WHAT THE TASK REQUIRES ▸ The lines you should transcribe are those from the one containing "white phone: 2 -> 5" to the end of the listing below, exactly, with pictures left out.

EXTRACTED INFORMATION ▸
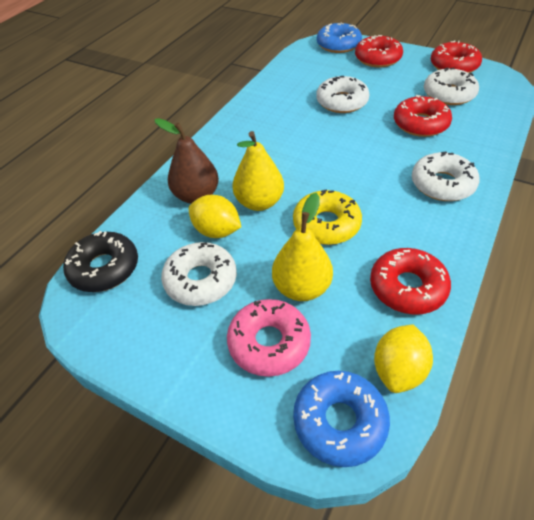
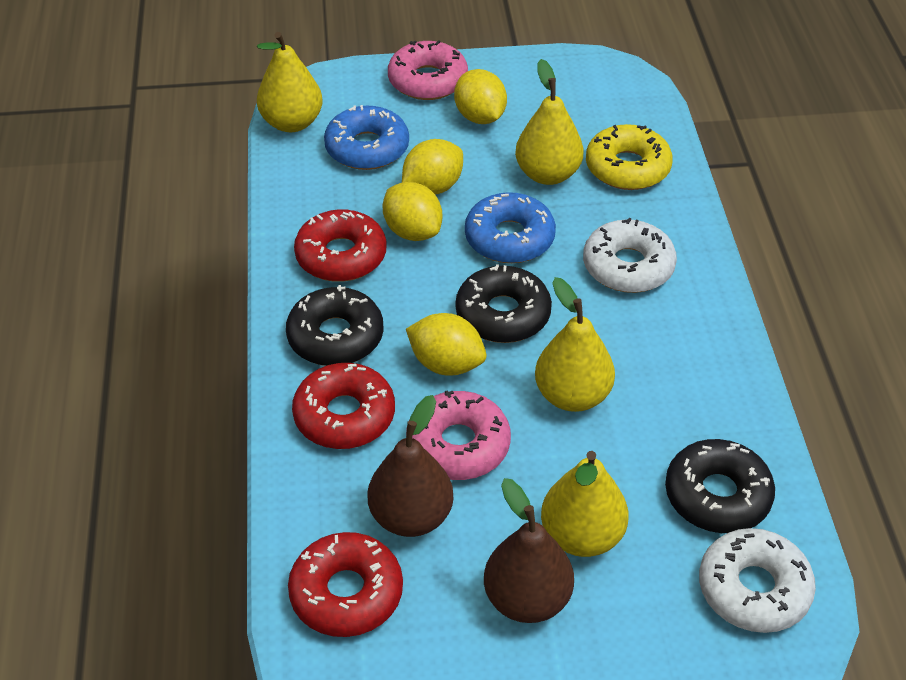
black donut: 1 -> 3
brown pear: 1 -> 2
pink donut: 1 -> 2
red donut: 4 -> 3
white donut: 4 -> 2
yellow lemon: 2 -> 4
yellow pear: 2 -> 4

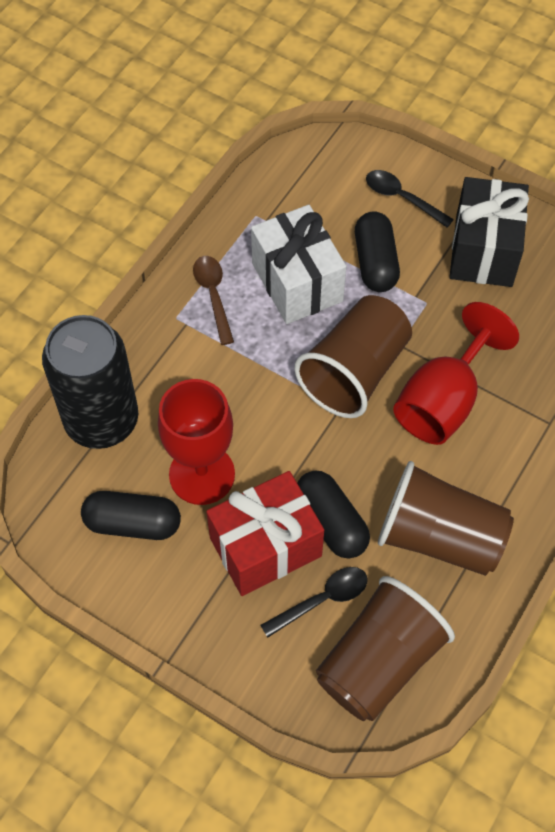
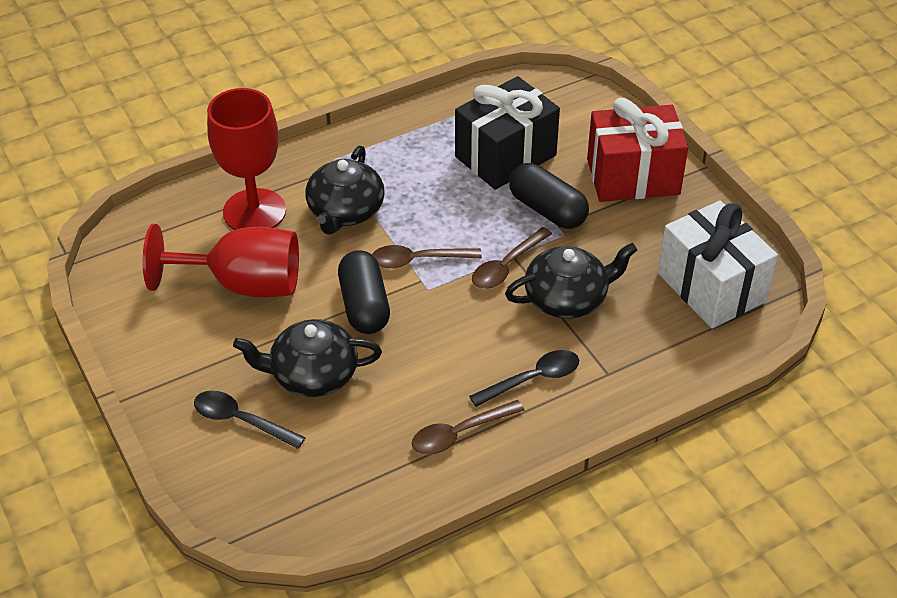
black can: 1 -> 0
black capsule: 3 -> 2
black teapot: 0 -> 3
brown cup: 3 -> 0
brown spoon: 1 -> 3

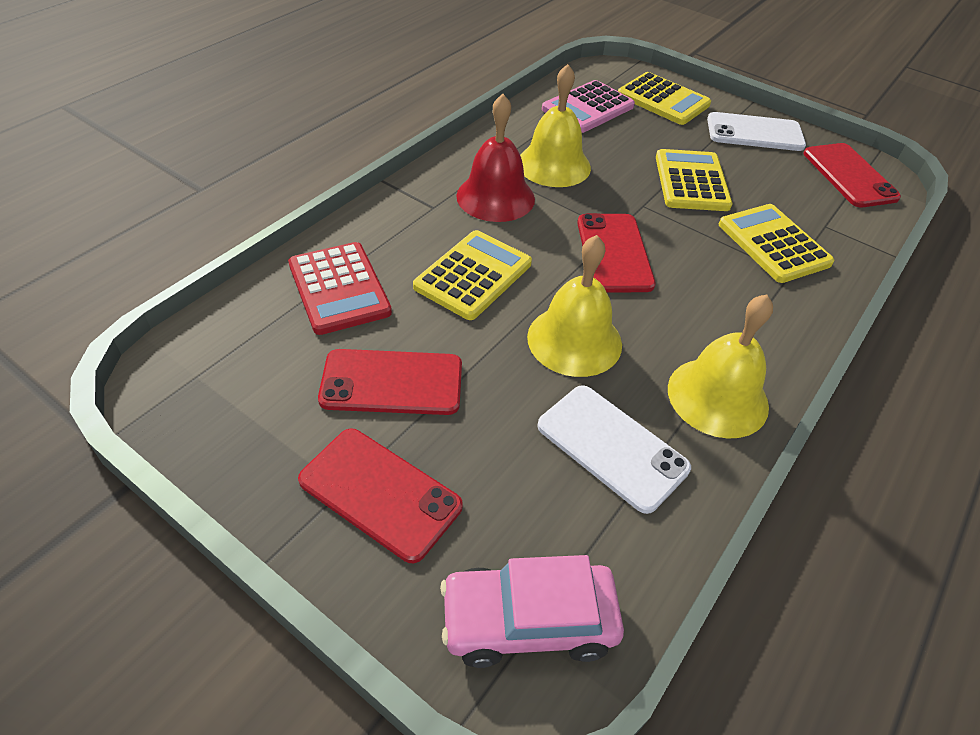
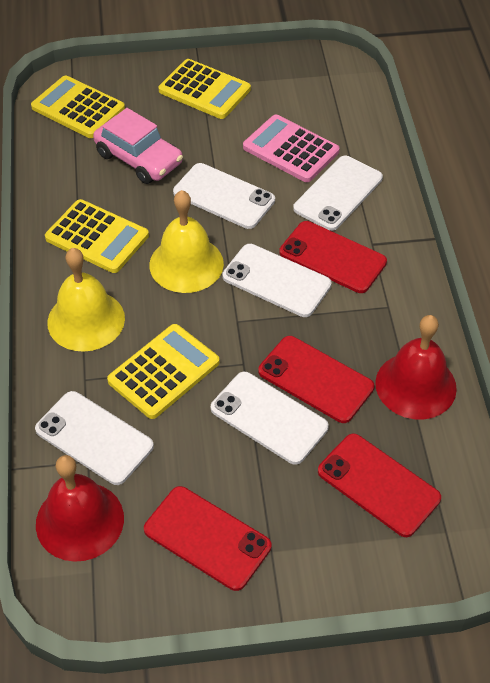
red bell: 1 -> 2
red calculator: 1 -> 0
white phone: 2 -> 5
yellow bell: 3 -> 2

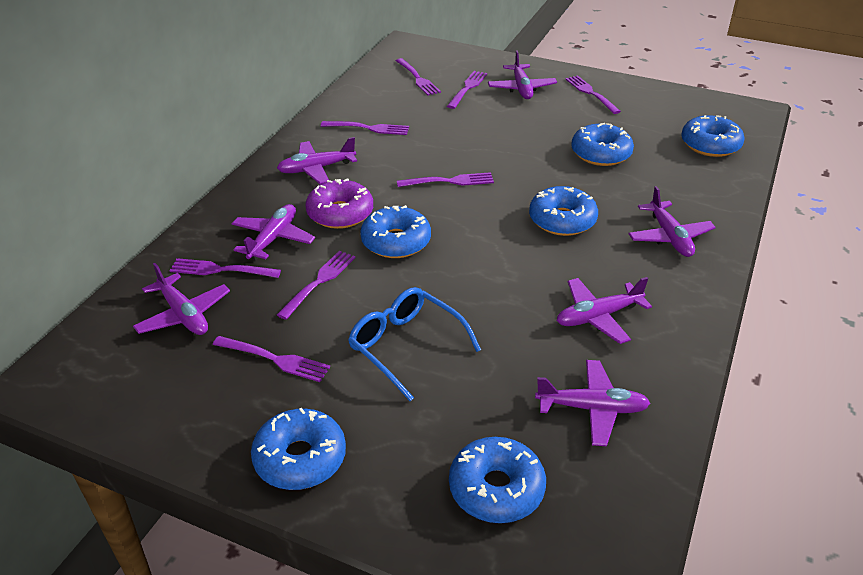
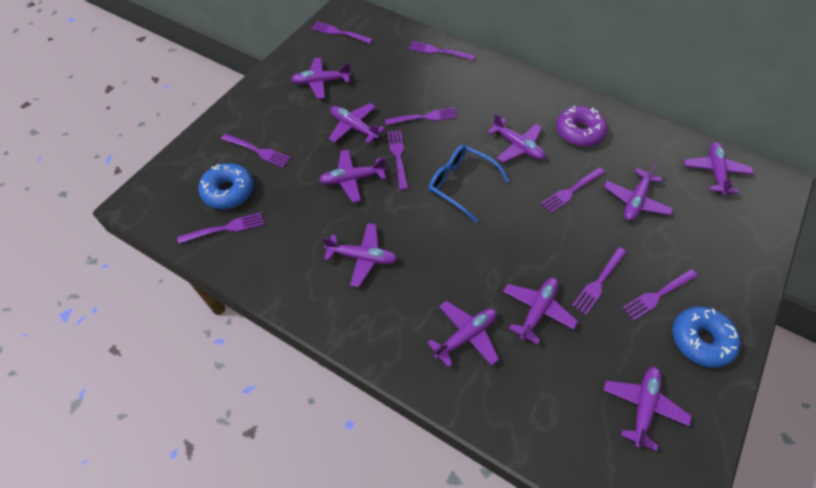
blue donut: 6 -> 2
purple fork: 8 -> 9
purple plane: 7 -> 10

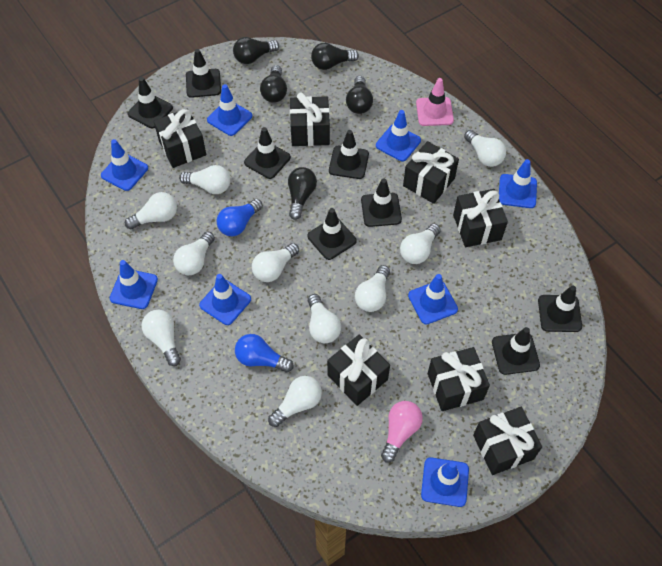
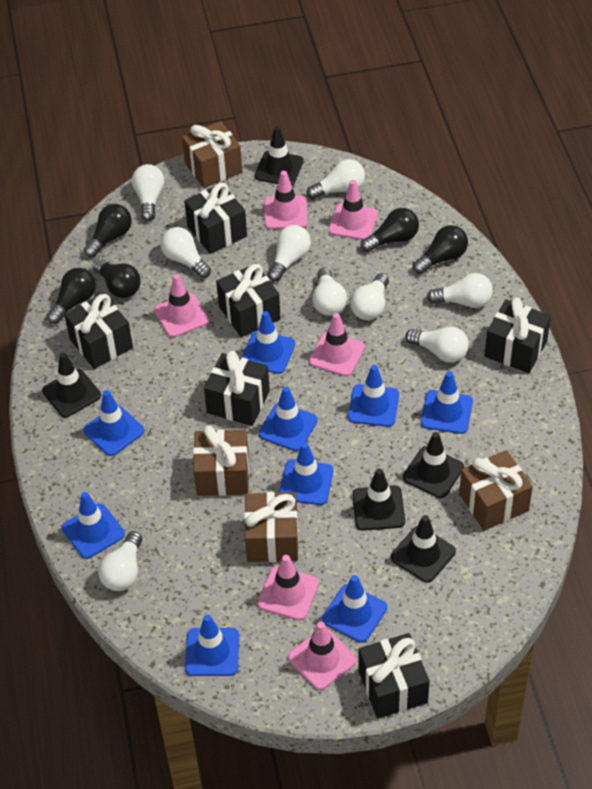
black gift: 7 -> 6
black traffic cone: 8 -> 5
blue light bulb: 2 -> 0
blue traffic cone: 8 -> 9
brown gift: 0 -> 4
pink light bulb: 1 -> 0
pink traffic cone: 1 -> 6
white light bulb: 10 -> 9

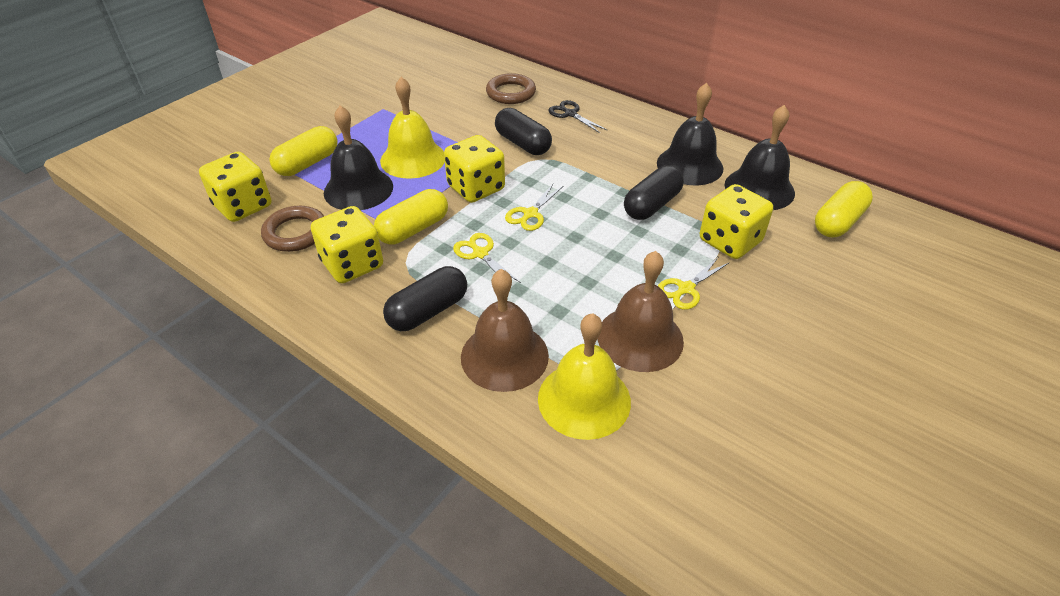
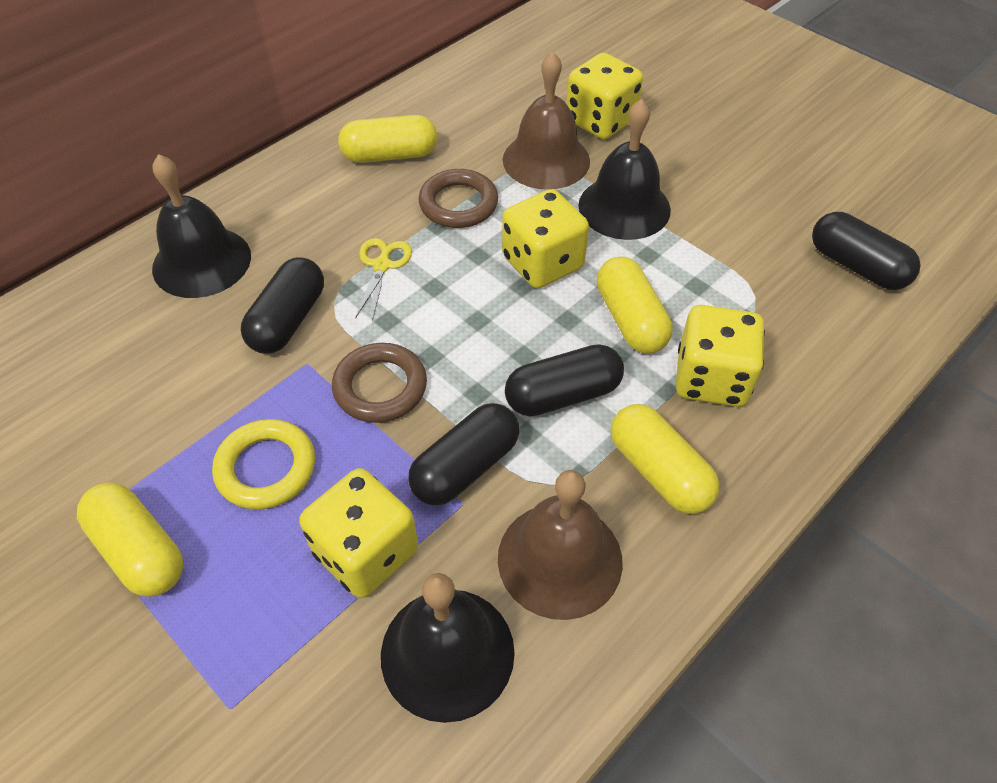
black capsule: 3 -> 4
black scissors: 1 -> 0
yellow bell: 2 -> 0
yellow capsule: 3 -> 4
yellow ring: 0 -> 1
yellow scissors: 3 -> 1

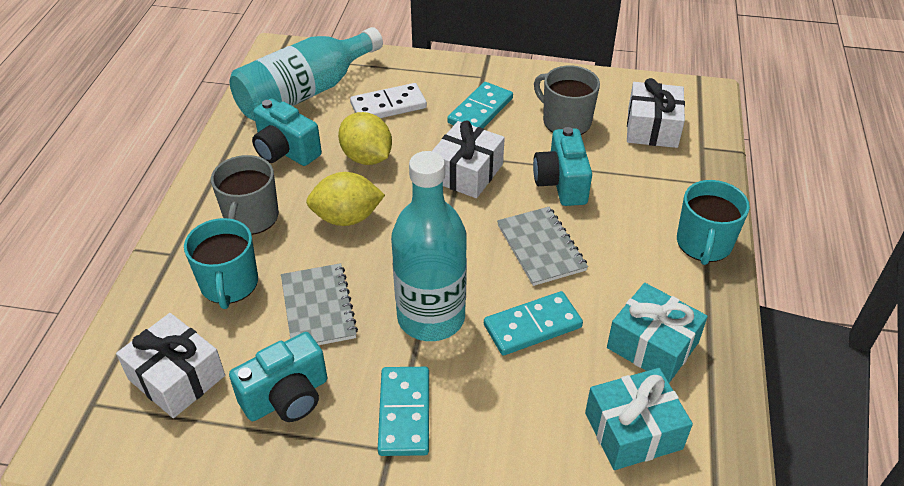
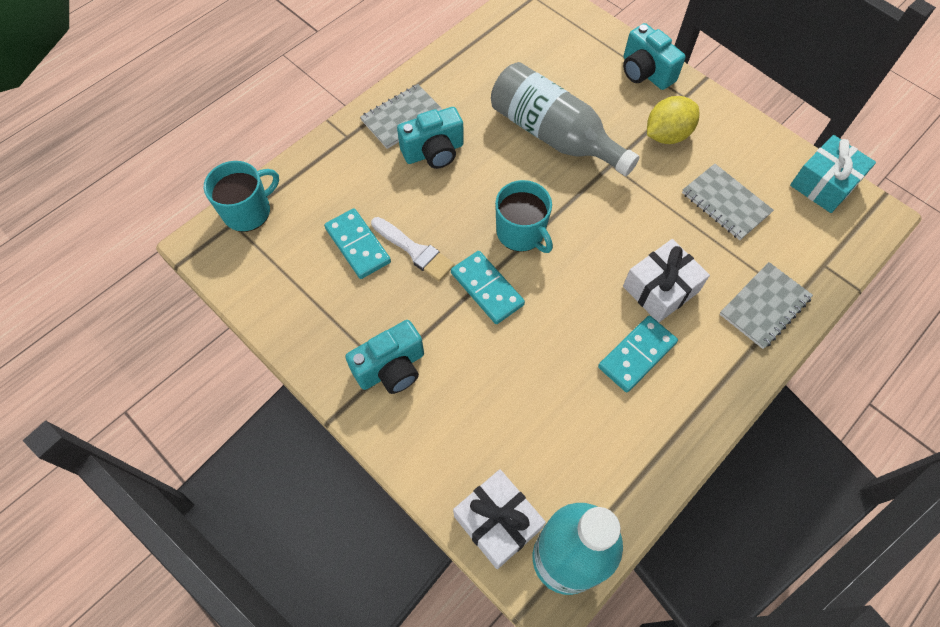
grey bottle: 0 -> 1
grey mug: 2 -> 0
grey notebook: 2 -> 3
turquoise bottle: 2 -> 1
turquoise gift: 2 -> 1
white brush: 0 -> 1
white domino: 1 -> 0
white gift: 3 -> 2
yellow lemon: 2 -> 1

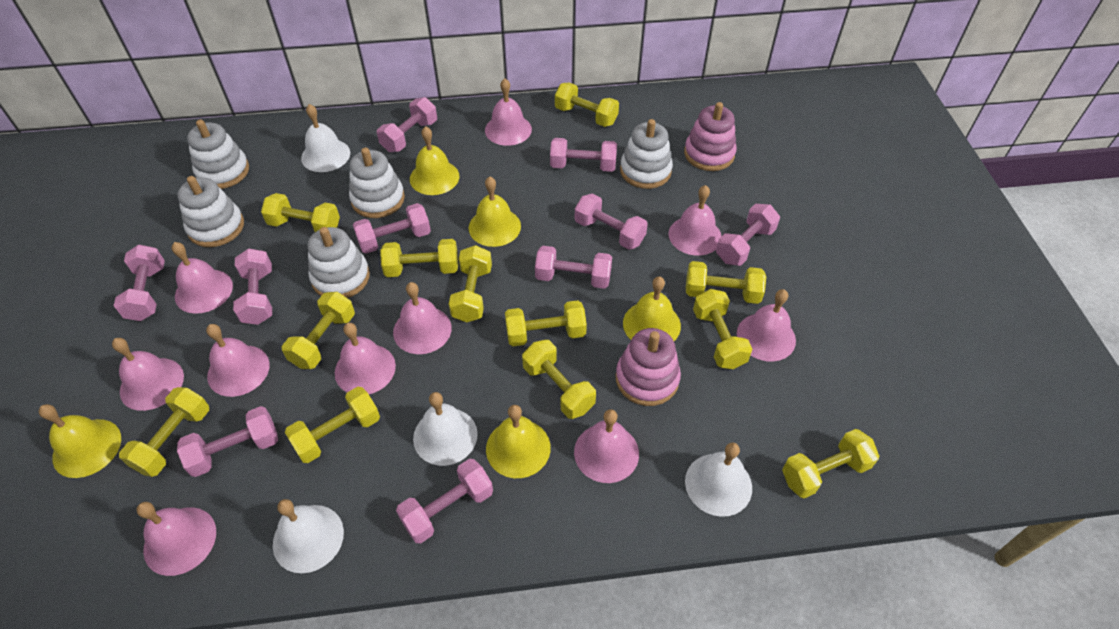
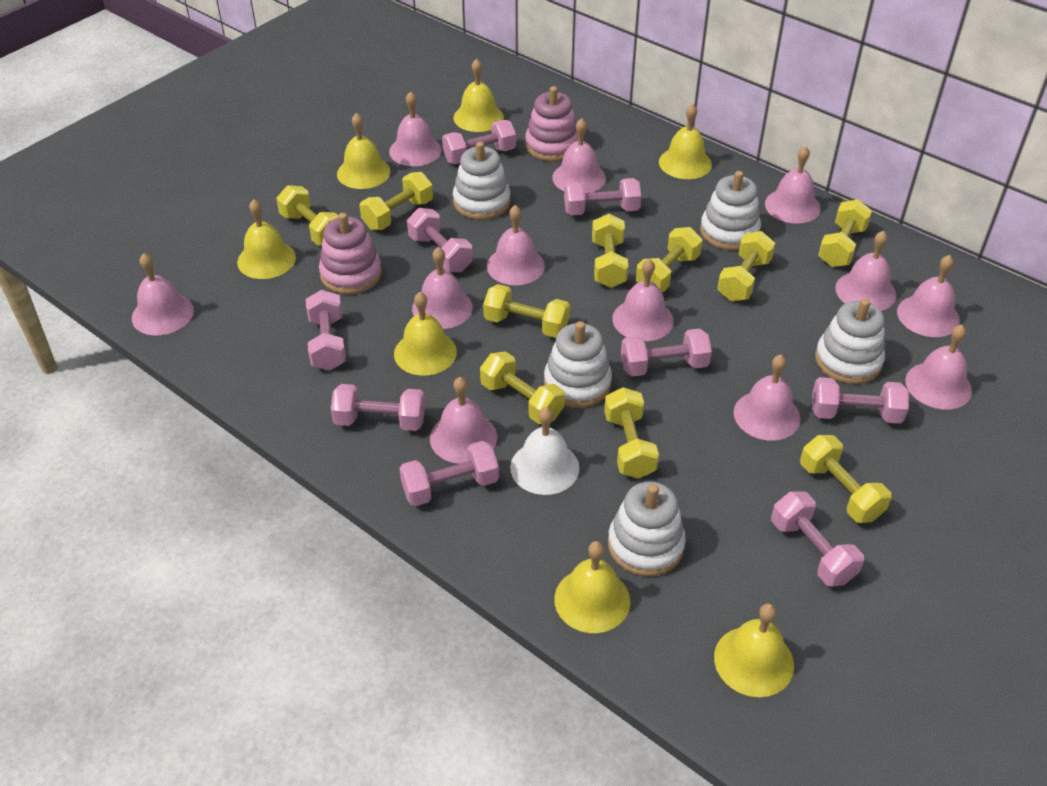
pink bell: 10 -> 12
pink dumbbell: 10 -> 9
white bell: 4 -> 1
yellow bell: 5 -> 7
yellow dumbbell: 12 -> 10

SOLUTION BELOW ▸
white phone: 2 -> 5
yellow bell: 3 -> 2

blue donut: 6 -> 2
purple fork: 8 -> 9
purple plane: 7 -> 10

black gift: 7 -> 6
black traffic cone: 8 -> 5
blue light bulb: 2 -> 0
blue traffic cone: 8 -> 9
brown gift: 0 -> 4
pink light bulb: 1 -> 0
pink traffic cone: 1 -> 6
white light bulb: 10 -> 9

black capsule: 3 -> 4
black scissors: 1 -> 0
yellow bell: 2 -> 0
yellow capsule: 3 -> 4
yellow ring: 0 -> 1
yellow scissors: 3 -> 1

grey bottle: 0 -> 1
grey mug: 2 -> 0
grey notebook: 2 -> 3
turquoise bottle: 2 -> 1
turquoise gift: 2 -> 1
white brush: 0 -> 1
white domino: 1 -> 0
white gift: 3 -> 2
yellow lemon: 2 -> 1

pink bell: 10 -> 12
pink dumbbell: 10 -> 9
white bell: 4 -> 1
yellow bell: 5 -> 7
yellow dumbbell: 12 -> 10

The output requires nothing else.